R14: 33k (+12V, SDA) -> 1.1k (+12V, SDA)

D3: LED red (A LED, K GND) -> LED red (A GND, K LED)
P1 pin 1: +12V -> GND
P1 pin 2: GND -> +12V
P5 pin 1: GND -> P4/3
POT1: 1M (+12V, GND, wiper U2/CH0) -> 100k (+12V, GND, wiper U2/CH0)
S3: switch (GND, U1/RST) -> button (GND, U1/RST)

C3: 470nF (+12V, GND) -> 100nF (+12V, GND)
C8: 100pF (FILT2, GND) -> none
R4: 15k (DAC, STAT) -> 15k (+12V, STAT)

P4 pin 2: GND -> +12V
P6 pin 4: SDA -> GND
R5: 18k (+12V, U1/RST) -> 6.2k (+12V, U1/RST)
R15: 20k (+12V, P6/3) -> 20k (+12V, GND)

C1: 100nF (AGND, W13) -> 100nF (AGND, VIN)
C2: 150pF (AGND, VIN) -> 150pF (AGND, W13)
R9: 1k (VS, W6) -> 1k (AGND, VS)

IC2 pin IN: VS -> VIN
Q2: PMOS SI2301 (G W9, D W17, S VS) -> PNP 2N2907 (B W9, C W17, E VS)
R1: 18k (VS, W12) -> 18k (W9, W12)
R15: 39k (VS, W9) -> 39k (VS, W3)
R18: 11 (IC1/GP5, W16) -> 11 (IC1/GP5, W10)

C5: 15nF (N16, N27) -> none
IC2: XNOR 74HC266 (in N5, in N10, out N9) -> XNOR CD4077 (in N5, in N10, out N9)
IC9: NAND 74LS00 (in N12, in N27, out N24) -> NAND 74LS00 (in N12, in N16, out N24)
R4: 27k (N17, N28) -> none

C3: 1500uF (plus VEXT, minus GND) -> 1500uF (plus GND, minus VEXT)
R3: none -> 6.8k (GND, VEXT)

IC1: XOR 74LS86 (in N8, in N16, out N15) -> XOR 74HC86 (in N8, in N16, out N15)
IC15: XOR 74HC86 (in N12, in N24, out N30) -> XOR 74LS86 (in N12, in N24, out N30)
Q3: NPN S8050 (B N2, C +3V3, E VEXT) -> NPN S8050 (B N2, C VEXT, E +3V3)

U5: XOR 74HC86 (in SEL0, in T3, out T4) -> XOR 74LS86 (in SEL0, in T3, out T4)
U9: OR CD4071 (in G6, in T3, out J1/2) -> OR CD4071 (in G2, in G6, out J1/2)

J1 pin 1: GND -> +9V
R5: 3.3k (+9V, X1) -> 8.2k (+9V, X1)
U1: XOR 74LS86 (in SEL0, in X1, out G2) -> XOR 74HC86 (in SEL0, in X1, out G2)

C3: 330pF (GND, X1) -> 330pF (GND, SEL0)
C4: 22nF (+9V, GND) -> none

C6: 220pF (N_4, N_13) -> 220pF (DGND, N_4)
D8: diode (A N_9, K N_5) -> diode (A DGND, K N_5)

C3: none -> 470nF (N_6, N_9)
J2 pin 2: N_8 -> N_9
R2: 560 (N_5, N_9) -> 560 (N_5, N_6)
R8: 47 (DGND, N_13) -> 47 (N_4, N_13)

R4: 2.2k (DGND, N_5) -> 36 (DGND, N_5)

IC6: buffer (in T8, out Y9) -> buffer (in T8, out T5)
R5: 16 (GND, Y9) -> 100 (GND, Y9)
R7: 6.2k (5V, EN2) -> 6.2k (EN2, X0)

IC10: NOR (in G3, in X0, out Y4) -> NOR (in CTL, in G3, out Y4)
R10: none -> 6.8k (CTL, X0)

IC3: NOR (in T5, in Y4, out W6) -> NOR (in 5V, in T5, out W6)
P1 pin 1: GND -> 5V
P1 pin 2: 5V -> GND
——————————
_EXERCISE_
All that is wanted is a faithful reproduction of the line above with "P4 pin 2: GND -> +12V", the line with "R5: 16 (GND, Y9) -> 100 (GND, Y9)", and every line in between.

_TASK SOLUTION_
P4 pin 2: GND -> +12V
P6 pin 4: SDA -> GND
R5: 18k (+12V, U1/RST) -> 6.2k (+12V, U1/RST)
R15: 20k (+12V, P6/3) -> 20k (+12V, GND)

C1: 100nF (AGND, W13) -> 100nF (AGND, VIN)
C2: 150pF (AGND, VIN) -> 150pF (AGND, W13)
R9: 1k (VS, W6) -> 1k (AGND, VS)

IC2 pin IN: VS -> VIN
Q2: PMOS SI2301 (G W9, D W17, S VS) -> PNP 2N2907 (B W9, C W17, E VS)
R1: 18k (VS, W12) -> 18k (W9, W12)
R15: 39k (VS, W9) -> 39k (VS, W3)
R18: 11 (IC1/GP5, W16) -> 11 (IC1/GP5, W10)

C5: 15nF (N16, N27) -> none
IC2: XNOR 74HC266 (in N5, in N10, out N9) -> XNOR CD4077 (in N5, in N10, out N9)
IC9: NAND 74LS00 (in N12, in N27, out N24) -> NAND 74LS00 (in N12, in N16, out N24)
R4: 27k (N17, N28) -> none

C3: 1500uF (plus VEXT, minus GND) -> 1500uF (plus GND, minus VEXT)
R3: none -> 6.8k (GND, VEXT)

IC1: XOR 74LS86 (in N8, in N16, out N15) -> XOR 74HC86 (in N8, in N16, out N15)
IC15: XOR 74HC86 (in N12, in N24, out N30) -> XOR 74LS86 (in N12, in N24, out N30)
Q3: NPN S8050 (B N2, C +3V3, E VEXT) -> NPN S8050 (B N2, C VEXT, E +3V3)

U5: XOR 74HC86 (in SEL0, in T3, out T4) -> XOR 74LS86 (in SEL0, in T3, out T4)
U9: OR CD4071 (in G6, in T3, out J1/2) -> OR CD4071 (in G2, in G6, out J1/2)

J1 pin 1: GND -> +9V
R5: 3.3k (+9V, X1) -> 8.2k (+9V, X1)
U1: XOR 74LS86 (in SEL0, in X1, out G2) -> XOR 74HC86 (in SEL0, in X1, out G2)

C3: 330pF (GND, X1) -> 330pF (GND, SEL0)
C4: 22nF (+9V, GND) -> none

C6: 220pF (N_4, N_13) -> 220pF (DGND, N_4)
D8: diode (A N_9, K N_5) -> diode (A DGND, K N_5)

C3: none -> 470nF (N_6, N_9)
J2 pin 2: N_8 -> N_9
R2: 560 (N_5, N_9) -> 560 (N_5, N_6)
R8: 47 (DGND, N_13) -> 47 (N_4, N_13)

R4: 2.2k (DGND, N_5) -> 36 (DGND, N_5)

IC6: buffer (in T8, out Y9) -> buffer (in T8, out T5)
R5: 16 (GND, Y9) -> 100 (GND, Y9)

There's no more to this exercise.